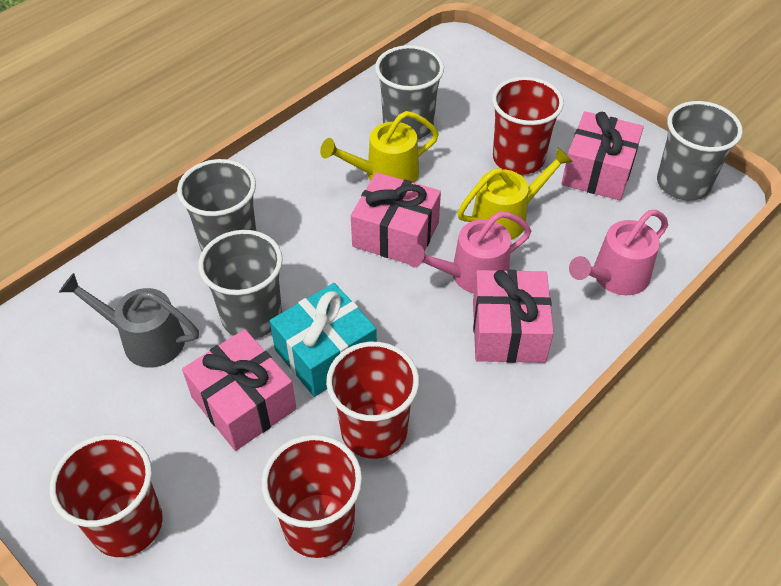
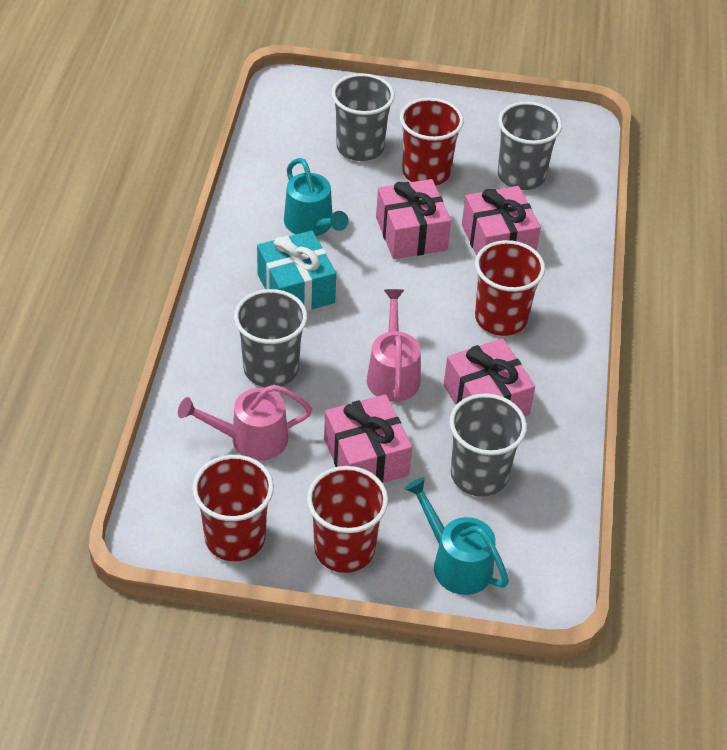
grey watering can: 1 -> 0
turquoise watering can: 0 -> 2
yellow watering can: 2 -> 0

_Activity_
From start to finish, output the listing exactly, but omit its pictures.

_Your response_
grey watering can: 1 -> 0
turquoise watering can: 0 -> 2
yellow watering can: 2 -> 0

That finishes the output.